▸ Provided data
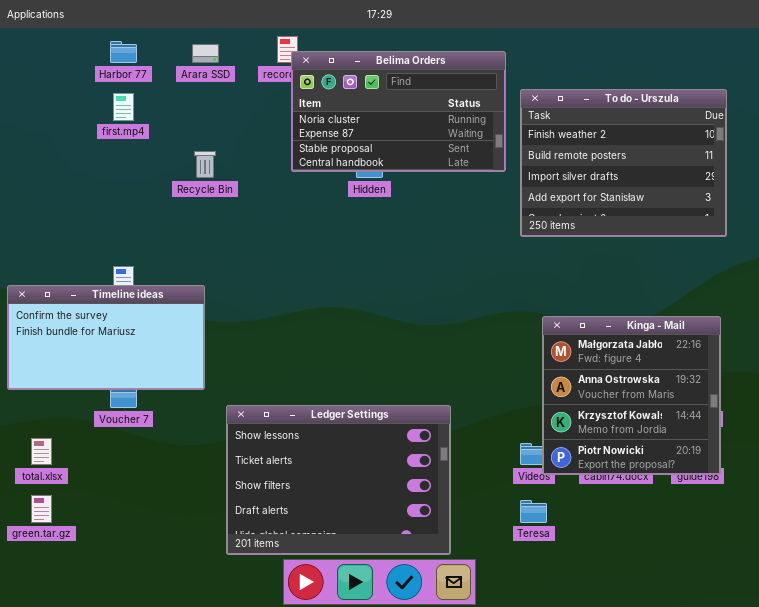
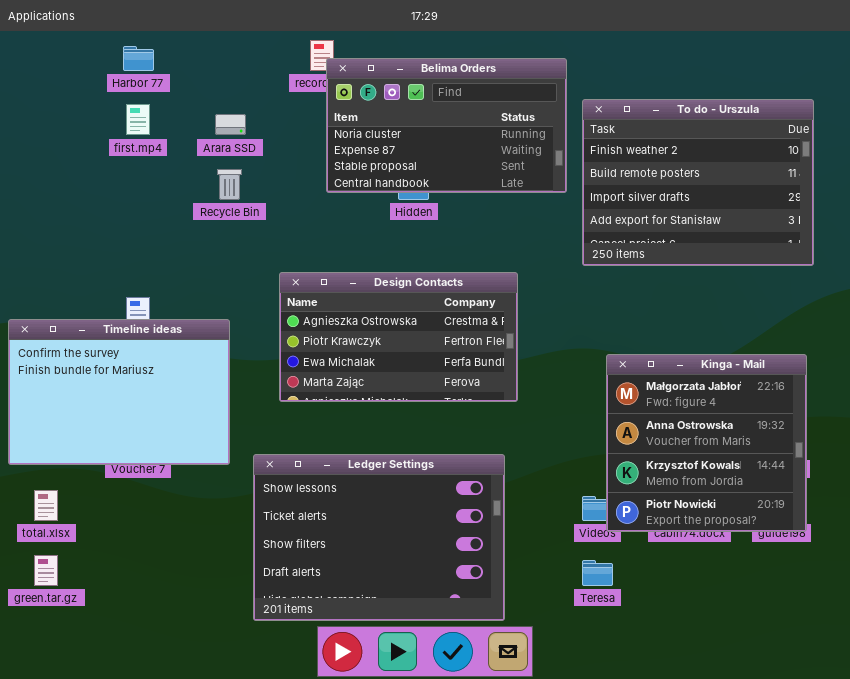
Arara SSD: [192,44,219,63] -> [215,114,246,135], moved
Design Contacts: none -> [279,272,518,402], opened
Timeline ideas: [7,285,205,390] -> [8,319,230,465], resized

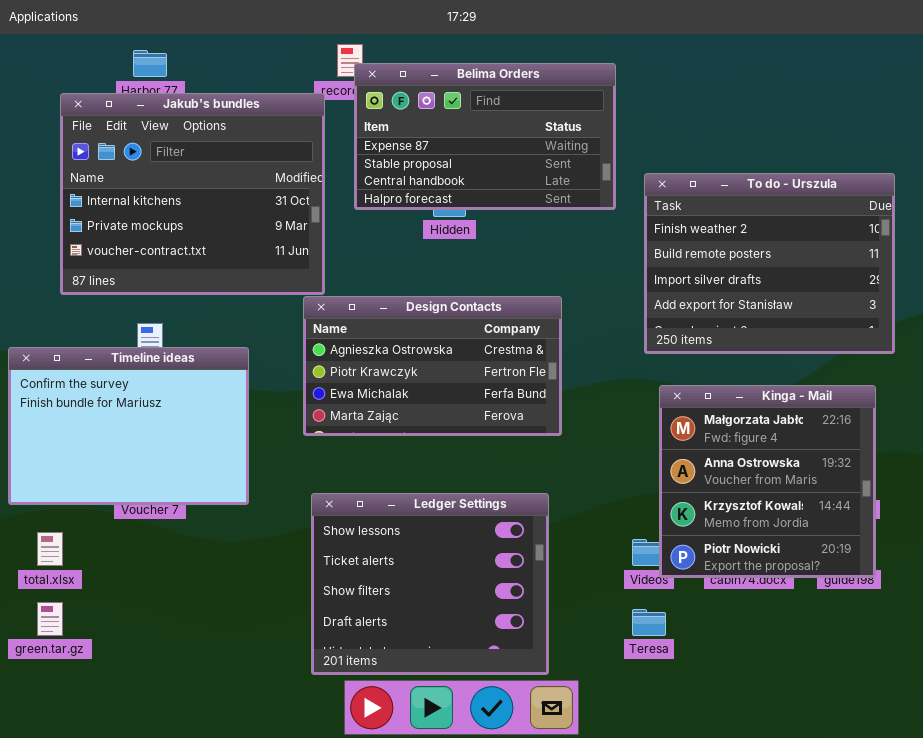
Belima Orders: [326,58,567,193] -> [354,63,616,210], scrolled down 1 row
Jakub's bundles: none -> [60,93,325,295], opened
To do - Urszula: [582,99,814,266] -> [644,173,895,354], moved
Ledger Settings: [253,454,505,621] -> [311,493,549,675], resized

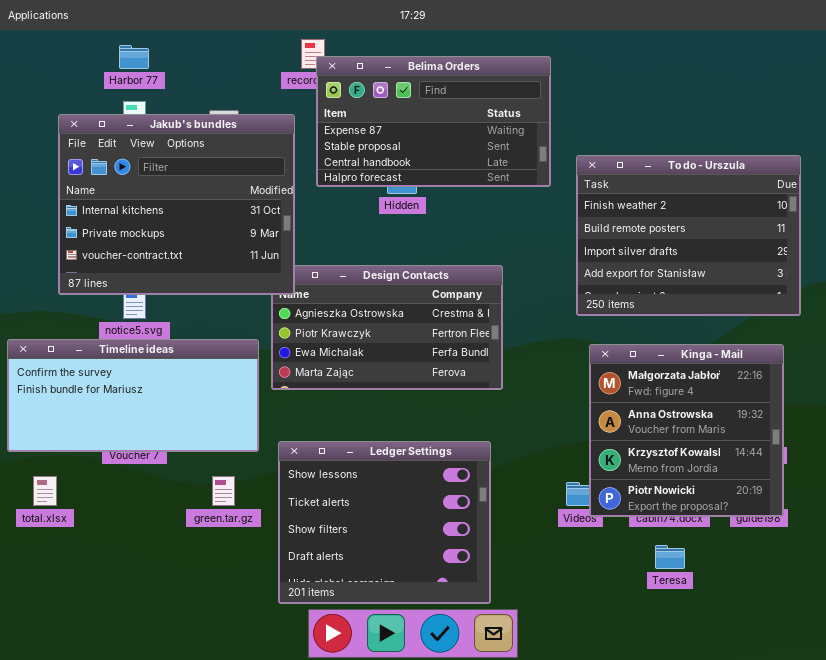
Jakub's bundles: [60,93,325,295] -> [58,114,295,295], moved
Timeline ideas: [8,347,249,505] -> [7,339,259,452], resized
green.tar.gz: [37,602,63,636] -> [212,476,235,506], moved
Teresa: [632,609,666,636] -> [655,545,685,569], moved

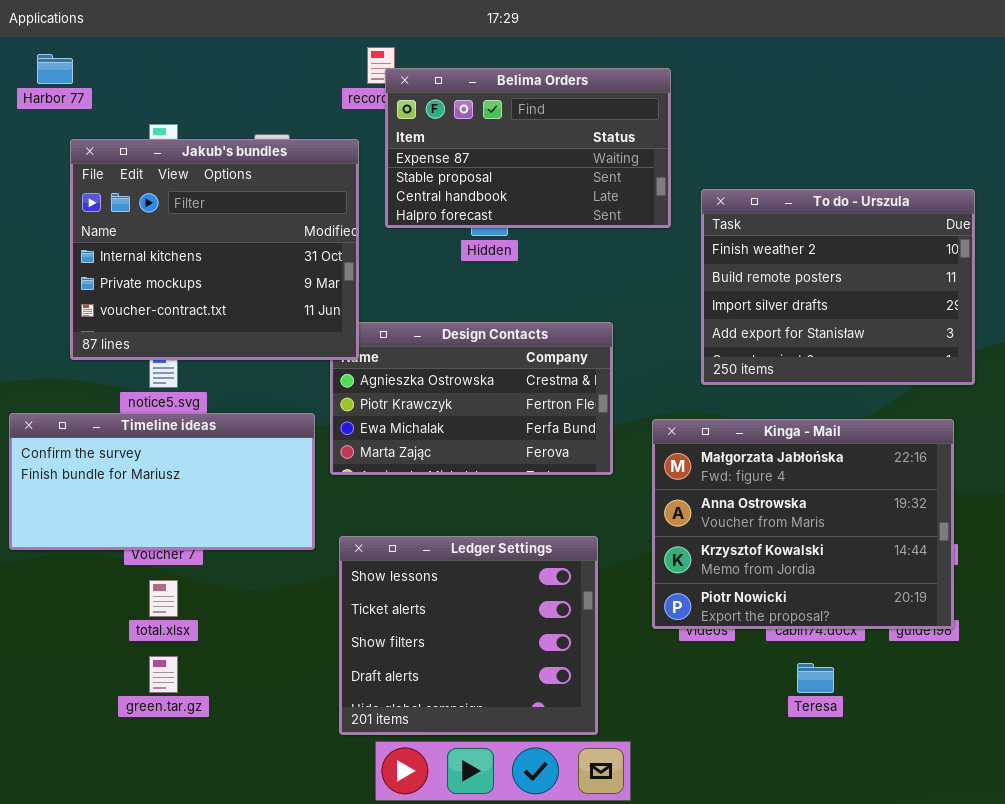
Harbor 77: [119,45,149,69] -> [37,54,73,84], moved
Kinga - Mail: [589,344,784,517] -> [652,419,954,629], resized
total.xlsx: [33,476,57,506] -> [149,580,178,617], moved
green.tar.gz: [212,476,235,506] -> [149,656,178,693], moved

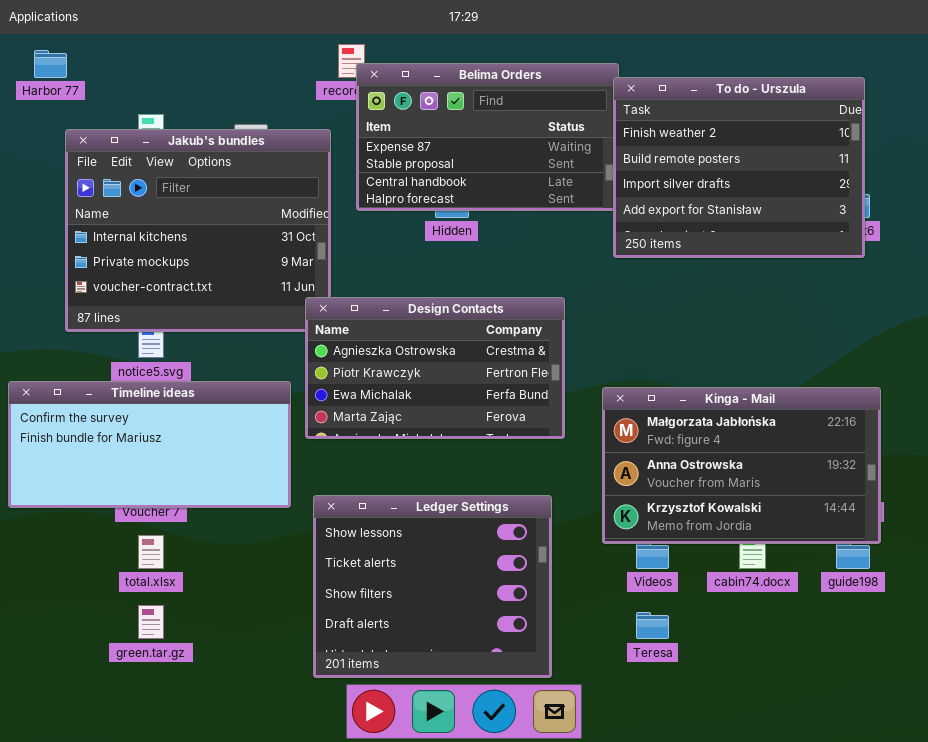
To do - Urszula: [701,189,975,385] -> [613,77,865,258], moved
Design Contacts: [330,322,613,475] -> [305,297,565,439], raised
Kinga - Mail: [652,419,954,629] -> [602,387,881,544], resized
Teresa: [797,663,834,693] -> [636,612,669,639], moved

▸ What needs to be done
Skip the pictures and give the entries above again word for word.

▸ Written response
Arara SSD: [192,44,219,63] -> [215,114,246,135], moved
Design Contacts: none -> [279,272,518,402], opened
Timeline ideas: [7,285,205,390] -> [8,319,230,465], resized

Belima Orders: [326,58,567,193] -> [354,63,616,210], scrolled down 1 row
Jakub's bundles: none -> [60,93,325,295], opened
To do - Urszula: [582,99,814,266] -> [644,173,895,354], moved
Ledger Settings: [253,454,505,621] -> [311,493,549,675], resized

Jakub's bundles: [60,93,325,295] -> [58,114,295,295], moved
Timeline ideas: [8,347,249,505] -> [7,339,259,452], resized
green.tar.gz: [37,602,63,636] -> [212,476,235,506], moved
Teresa: [632,609,666,636] -> [655,545,685,569], moved

Harbor 77: [119,45,149,69] -> [37,54,73,84], moved
Kinga - Mail: [589,344,784,517] -> [652,419,954,629], resized
total.xlsx: [33,476,57,506] -> [149,580,178,617], moved
green.tar.gz: [212,476,235,506] -> [149,656,178,693], moved

To do - Urszula: [701,189,975,385] -> [613,77,865,258], moved
Design Contacts: [330,322,613,475] -> [305,297,565,439], raised
Kinga - Mail: [652,419,954,629] -> [602,387,881,544], resized
Teresa: [797,663,834,693] -> [636,612,669,639], moved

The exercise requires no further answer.